How to complete this task —
Transcribe the listing in full, word for word; pictures do not belong in the copy.

Material provided —
______
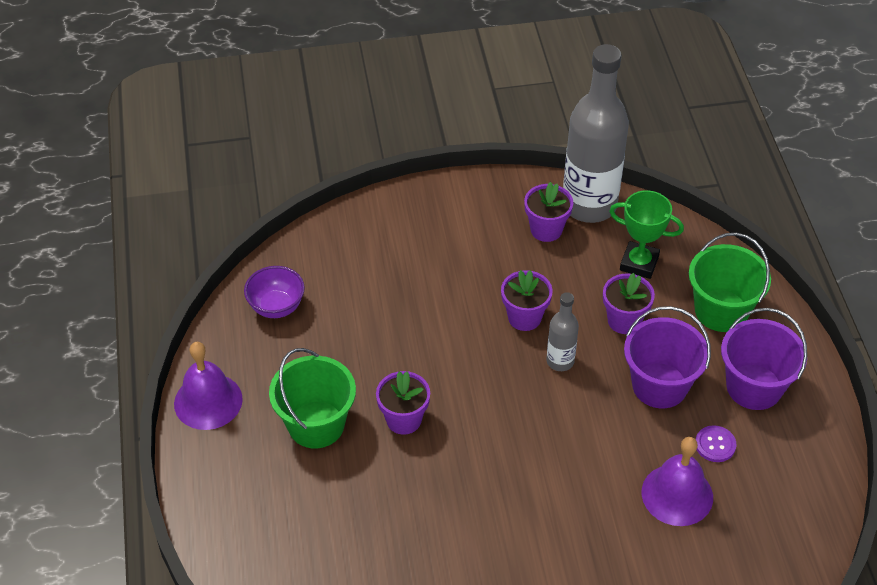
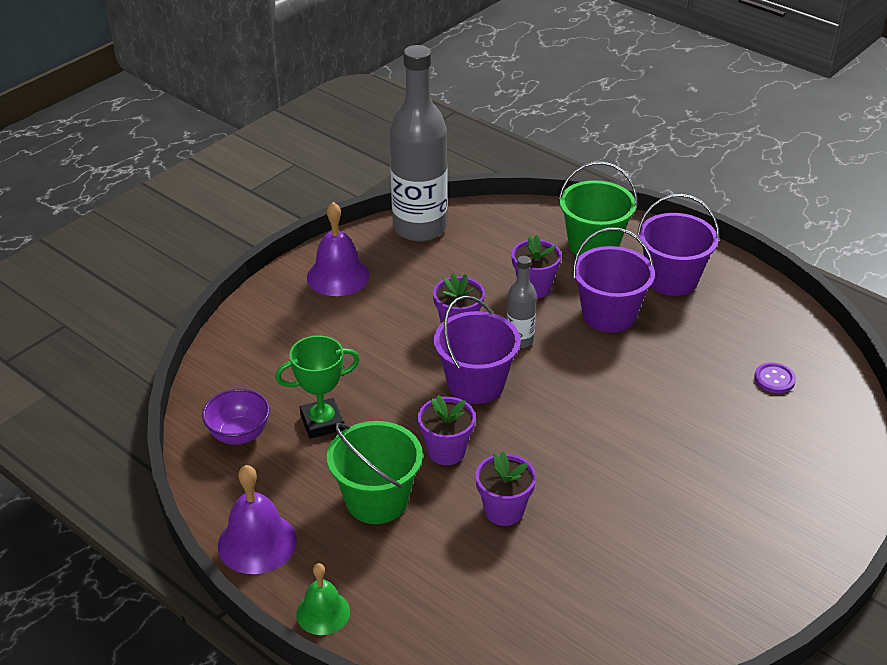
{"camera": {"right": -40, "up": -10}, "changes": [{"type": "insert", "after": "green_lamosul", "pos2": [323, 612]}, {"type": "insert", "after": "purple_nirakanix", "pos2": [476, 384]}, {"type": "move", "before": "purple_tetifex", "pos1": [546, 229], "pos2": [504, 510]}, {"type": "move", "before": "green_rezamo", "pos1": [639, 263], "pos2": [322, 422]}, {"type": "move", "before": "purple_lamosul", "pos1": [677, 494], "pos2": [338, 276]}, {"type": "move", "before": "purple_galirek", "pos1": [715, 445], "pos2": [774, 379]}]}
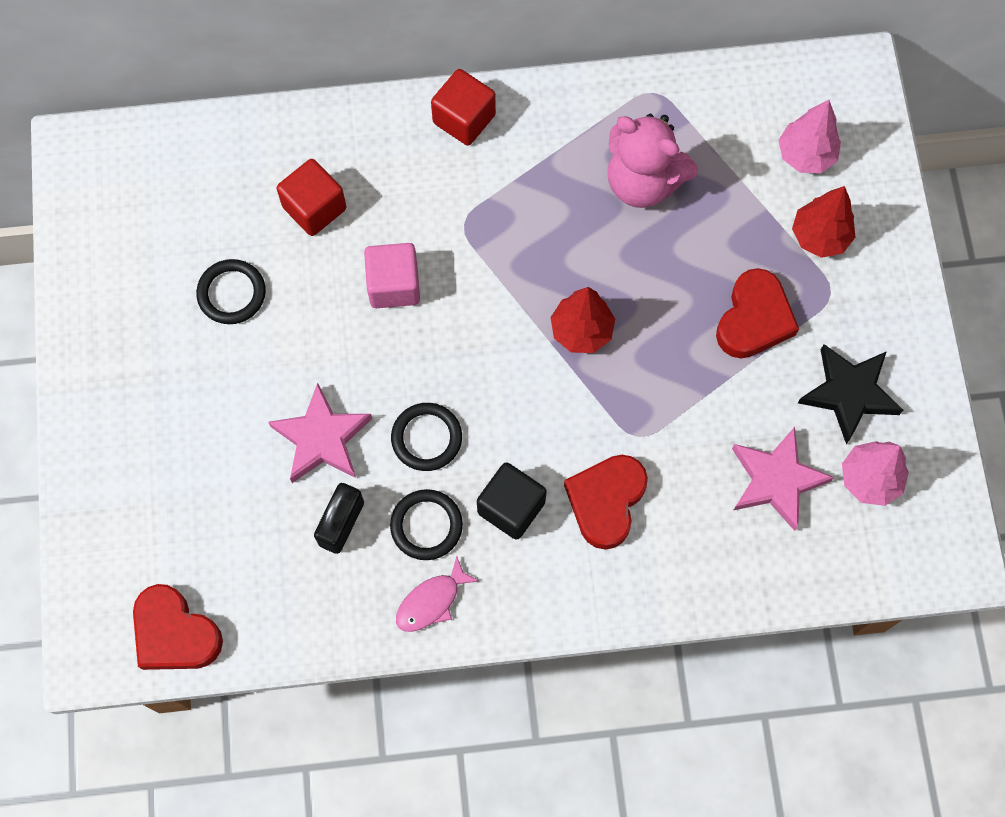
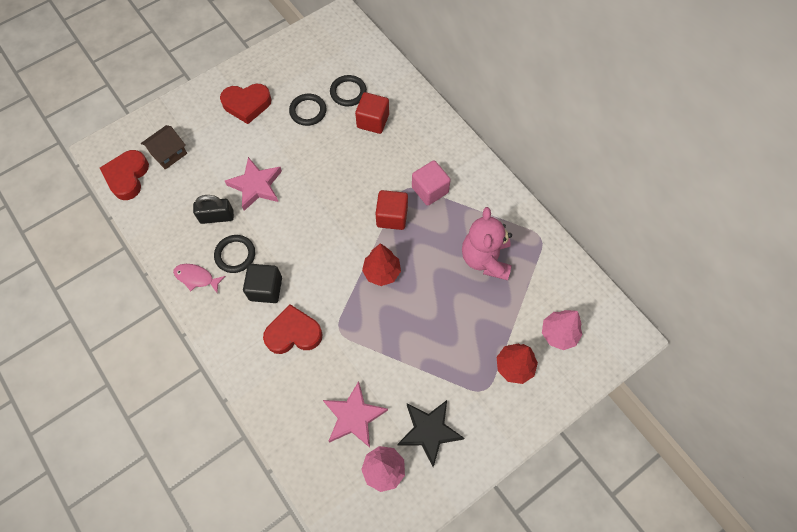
{"camera": {"right": 60, "up": -5}, "changes": [{"type": "insert", "after": "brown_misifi", "pos2": [168, 153]}, {"type": "move", "before": "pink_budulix", "pos1": [394, 285], "pos2": [430, 190]}, {"type": "move", "before": "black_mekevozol", "pos1": [426, 438], "pos2": [348, 92]}, {"type": "move", "before": "red_budulix", "pos1": [464, 119], "pos2": [392, 216]}, {"type": "move", "before": "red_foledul", "pos1": [754, 319], "pos2": [247, 104]}]}
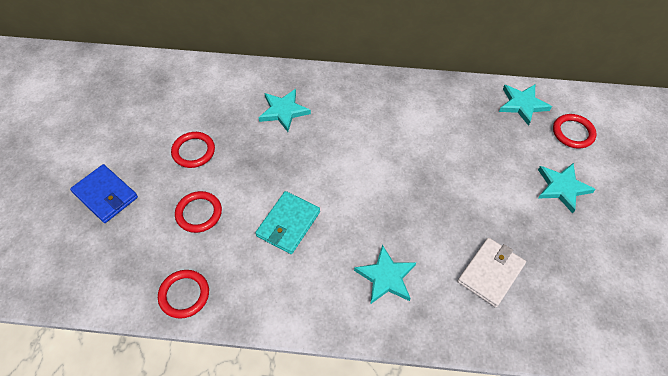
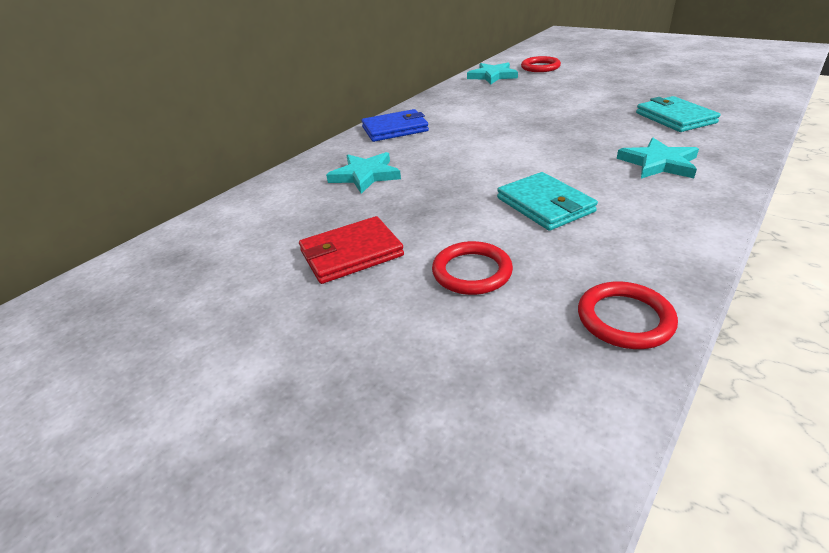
{"camera": {"right": -55, "up": -20}, "changes": [{"type": "delete", "before": "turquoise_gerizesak", "pos1": [562, 187]}, {"type": "move", "before": "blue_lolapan", "pos1": [105, 195], "pos2": [395, 129]}, {"type": "replace", "before": "red_mekevozol", "after": "red_lolapan", "pos1": [193, 151], "pos2": [351, 254]}, {"type": "recolor", "before": "white_lolapan", "after": "turquoise_lolapan", "pos1": [490, 273], "pos2": [675, 118]}]}
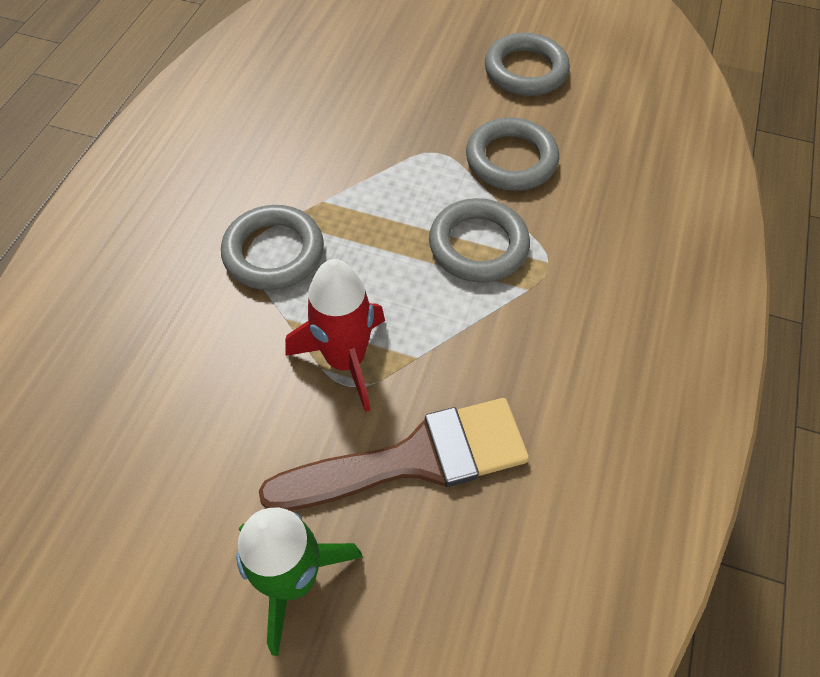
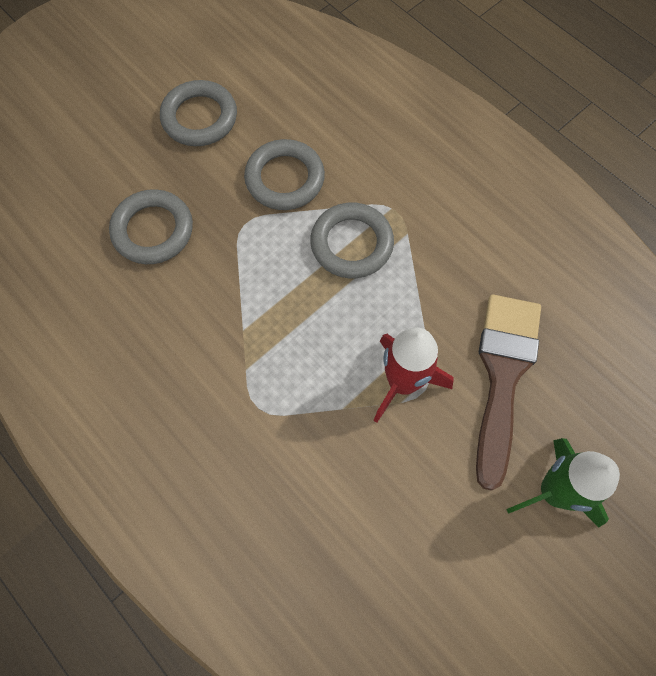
{"camera": {"right": -60, "up": 10}, "changes": [{"type": "move", "before": "grey_mekevozol", "pos1": [274, 252], "pos2": [153, 230]}]}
______
Exercise solution —
{"camera": {"right": -40, "up": -10}, "changes": [{"type": "insert", "after": "green_lamosul", "pos2": [323, 612]}, {"type": "insert", "after": "purple_nirakanix", "pos2": [476, 384]}, {"type": "move", "before": "purple_tetifex", "pos1": [546, 229], "pos2": [504, 510]}, {"type": "move", "before": "green_rezamo", "pos1": [639, 263], "pos2": [322, 422]}, {"type": "move", "before": "purple_lamosul", "pos1": [677, 494], "pos2": [338, 276]}, {"type": "move", "before": "purple_galirek", "pos1": [715, 445], "pos2": [774, 379]}]}
{"camera": {"right": 60, "up": -5}, "changes": [{"type": "insert", "after": "brown_misifi", "pos2": [168, 153]}, {"type": "move", "before": "pink_budulix", "pos1": [394, 285], "pos2": [430, 190]}, {"type": "move", "before": "black_mekevozol", "pos1": [426, 438], "pos2": [348, 92]}, {"type": "move", "before": "red_budulix", "pos1": [464, 119], "pos2": [392, 216]}, {"type": "move", "before": "red_foledul", "pos1": [754, 319], "pos2": [247, 104]}]}
{"camera": {"right": -55, "up": -20}, "changes": [{"type": "delete", "before": "turquoise_gerizesak", "pos1": [562, 187]}, {"type": "move", "before": "blue_lolapan", "pos1": [105, 195], "pos2": [395, 129]}, {"type": "replace", "before": "red_mekevozol", "after": "red_lolapan", "pos1": [193, 151], "pos2": [351, 254]}, {"type": "recolor", "before": "white_lolapan", "after": "turquoise_lolapan", "pos1": [490, 273], "pos2": [675, 118]}]}
{"camera": {"right": -60, "up": 10}, "changes": [{"type": "move", "before": "grey_mekevozol", "pos1": [274, 252], "pos2": [153, 230]}]}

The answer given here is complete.